■ **WHAT IS EXPECTED**:
Count the lines below containing "plate"; state the number only.
====
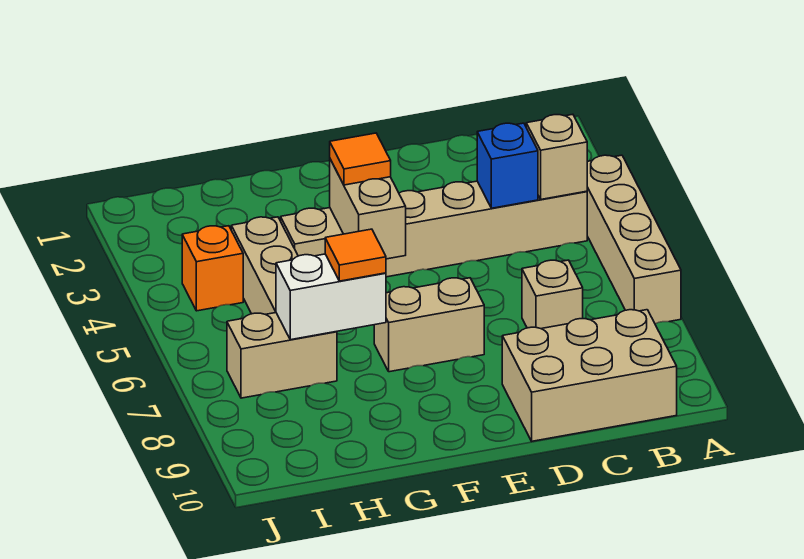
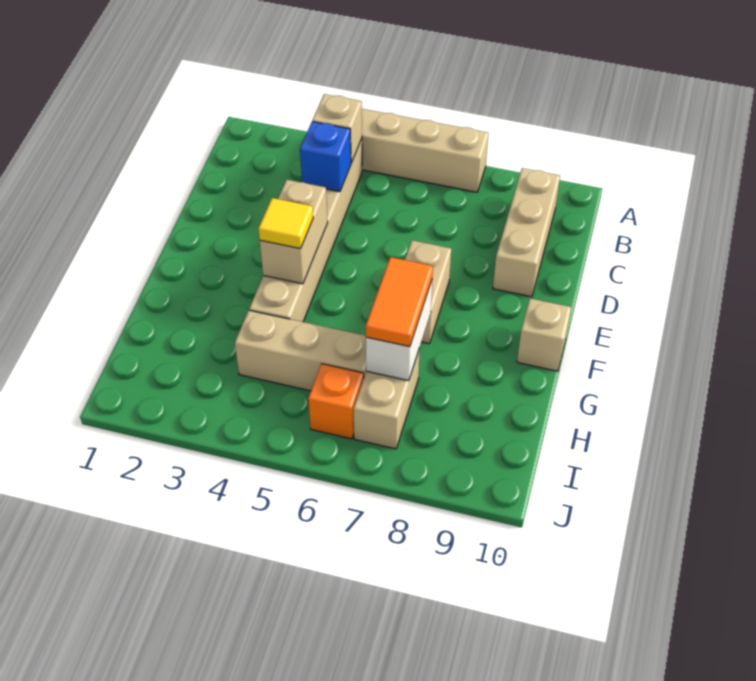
tan brick B9:D10 level 1 -> tan brick B9:D9 level 1
tan brick C7 level 1 -> tan brick F10 level 1
tan brick F4:F5 level 2 -> tan brick E4:F4 level 2
orange tile F4 level 3 -> yellow tile F4 level 3
orange tile G7 level 3 -> orange tile G7:H7 level 3
orange brick I4 level 1 -> orange brick I6 level 1

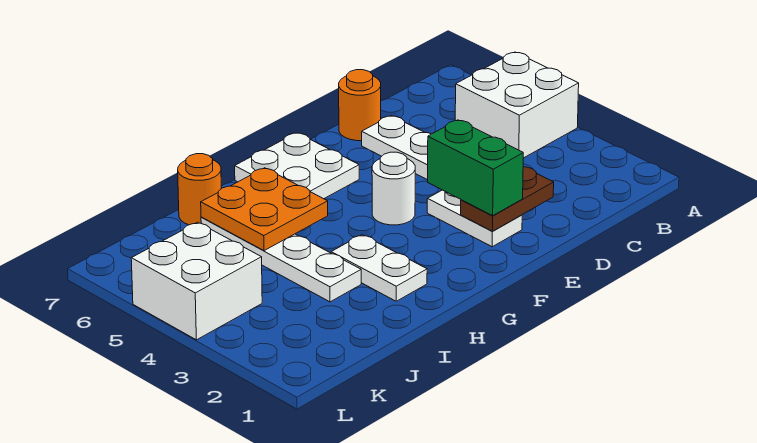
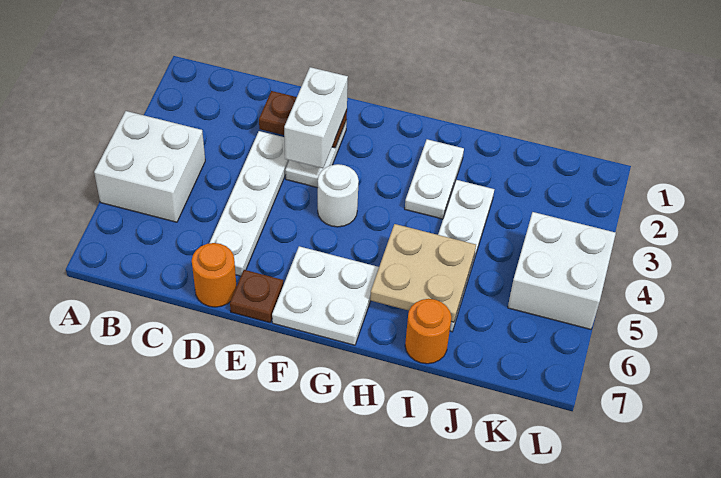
green brick E2:E3 level 3 -> white brick E2:E3 level 3
none -> brown plate E7 level 1
orange plate H5:I6 level 2 -> tan plate H5:I6 level 2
====
■ **RESULT FOR THIS TASK**:
2